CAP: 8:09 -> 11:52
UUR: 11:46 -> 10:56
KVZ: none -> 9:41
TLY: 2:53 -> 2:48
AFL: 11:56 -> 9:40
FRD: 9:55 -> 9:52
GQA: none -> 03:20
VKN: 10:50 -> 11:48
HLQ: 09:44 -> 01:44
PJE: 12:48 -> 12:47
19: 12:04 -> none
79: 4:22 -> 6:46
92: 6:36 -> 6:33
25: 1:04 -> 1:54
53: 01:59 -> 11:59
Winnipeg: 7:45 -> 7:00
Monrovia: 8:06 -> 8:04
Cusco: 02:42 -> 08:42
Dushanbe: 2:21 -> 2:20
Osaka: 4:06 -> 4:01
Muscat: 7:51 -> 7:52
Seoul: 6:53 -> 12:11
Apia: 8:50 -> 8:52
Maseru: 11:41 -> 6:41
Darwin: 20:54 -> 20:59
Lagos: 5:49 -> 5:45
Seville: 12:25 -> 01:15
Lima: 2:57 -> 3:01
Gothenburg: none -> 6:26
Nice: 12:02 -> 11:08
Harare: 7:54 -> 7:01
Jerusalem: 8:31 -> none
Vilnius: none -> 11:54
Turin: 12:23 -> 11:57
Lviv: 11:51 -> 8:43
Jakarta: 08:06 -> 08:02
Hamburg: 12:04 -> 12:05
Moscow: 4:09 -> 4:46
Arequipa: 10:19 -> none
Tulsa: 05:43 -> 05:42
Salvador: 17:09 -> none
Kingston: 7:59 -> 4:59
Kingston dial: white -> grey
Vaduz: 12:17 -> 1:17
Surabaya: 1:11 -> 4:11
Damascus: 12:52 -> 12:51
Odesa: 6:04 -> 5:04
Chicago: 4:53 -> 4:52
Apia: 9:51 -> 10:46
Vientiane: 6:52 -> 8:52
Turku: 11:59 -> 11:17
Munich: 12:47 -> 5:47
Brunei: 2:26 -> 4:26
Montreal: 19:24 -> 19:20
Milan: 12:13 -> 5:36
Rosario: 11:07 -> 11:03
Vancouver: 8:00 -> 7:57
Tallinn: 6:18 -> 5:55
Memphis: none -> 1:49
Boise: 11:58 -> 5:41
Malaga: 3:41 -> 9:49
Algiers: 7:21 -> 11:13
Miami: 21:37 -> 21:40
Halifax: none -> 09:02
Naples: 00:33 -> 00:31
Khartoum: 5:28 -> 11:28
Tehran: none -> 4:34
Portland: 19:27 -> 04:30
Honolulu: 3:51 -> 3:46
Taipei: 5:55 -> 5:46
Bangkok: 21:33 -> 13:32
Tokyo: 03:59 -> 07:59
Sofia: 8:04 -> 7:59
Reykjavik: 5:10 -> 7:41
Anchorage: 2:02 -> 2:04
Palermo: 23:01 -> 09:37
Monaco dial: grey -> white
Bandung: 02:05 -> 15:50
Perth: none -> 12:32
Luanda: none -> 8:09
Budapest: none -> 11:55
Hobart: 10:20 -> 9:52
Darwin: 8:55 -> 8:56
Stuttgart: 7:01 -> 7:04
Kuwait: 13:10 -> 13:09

**Instructions for the task:** Can you copy out every line of the records above, from first to last, matching each character?

**Expected output:**
CAP: 8:09 -> 11:52
UUR: 11:46 -> 10:56
KVZ: none -> 9:41
TLY: 2:53 -> 2:48
AFL: 11:56 -> 9:40
FRD: 9:55 -> 9:52
GQA: none -> 03:20
VKN: 10:50 -> 11:48
HLQ: 09:44 -> 01:44
PJE: 12:48 -> 12:47
19: 12:04 -> none
79: 4:22 -> 6:46
92: 6:36 -> 6:33
25: 1:04 -> 1:54
53: 01:59 -> 11:59
Winnipeg: 7:45 -> 7:00
Monrovia: 8:06 -> 8:04
Cusco: 02:42 -> 08:42
Dushanbe: 2:21 -> 2:20
Osaka: 4:06 -> 4:01
Muscat: 7:51 -> 7:52
Seoul: 6:53 -> 12:11
Apia: 8:50 -> 8:52
Maseru: 11:41 -> 6:41
Darwin: 20:54 -> 20:59
Lagos: 5:49 -> 5:45
Seville: 12:25 -> 01:15
Lima: 2:57 -> 3:01
Gothenburg: none -> 6:26
Nice: 12:02 -> 11:08
Harare: 7:54 -> 7:01
Jerusalem: 8:31 -> none
Vilnius: none -> 11:54
Turin: 12:23 -> 11:57
Lviv: 11:51 -> 8:43
Jakarta: 08:06 -> 08:02
Hamburg: 12:04 -> 12:05
Moscow: 4:09 -> 4:46
Arequipa: 10:19 -> none
Tulsa: 05:43 -> 05:42
Salvador: 17:09 -> none
Kingston: 7:59 -> 4:59
Kingston dial: white -> grey
Vaduz: 12:17 -> 1:17
Surabaya: 1:11 -> 4:11
Damascus: 12:52 -> 12:51
Odesa: 6:04 -> 5:04
Chicago: 4:53 -> 4:52
Apia: 9:51 -> 10:46
Vientiane: 6:52 -> 8:52
Turku: 11:59 -> 11:17
Munich: 12:47 -> 5:47
Brunei: 2:26 -> 4:26
Montreal: 19:24 -> 19:20
Milan: 12:13 -> 5:36
Rosario: 11:07 -> 11:03
Vancouver: 8:00 -> 7:57
Tallinn: 6:18 -> 5:55
Memphis: none -> 1:49
Boise: 11:58 -> 5:41
Malaga: 3:41 -> 9:49
Algiers: 7:21 -> 11:13
Miami: 21:37 -> 21:40
Halifax: none -> 09:02
Naples: 00:33 -> 00:31
Khartoum: 5:28 -> 11:28
Tehran: none -> 4:34
Portland: 19:27 -> 04:30
Honolulu: 3:51 -> 3:46
Taipei: 5:55 -> 5:46
Bangkok: 21:33 -> 13:32
Tokyo: 03:59 -> 07:59
Sofia: 8:04 -> 7:59
Reykjavik: 5:10 -> 7:41
Anchorage: 2:02 -> 2:04
Palermo: 23:01 -> 09:37
Monaco dial: grey -> white
Bandung: 02:05 -> 15:50
Perth: none -> 12:32
Luanda: none -> 8:09
Budapest: none -> 11:55
Hobart: 10:20 -> 9:52
Darwin: 8:55 -> 8:56
Stuttgart: 7:01 -> 7:04
Kuwait: 13:10 -> 13:09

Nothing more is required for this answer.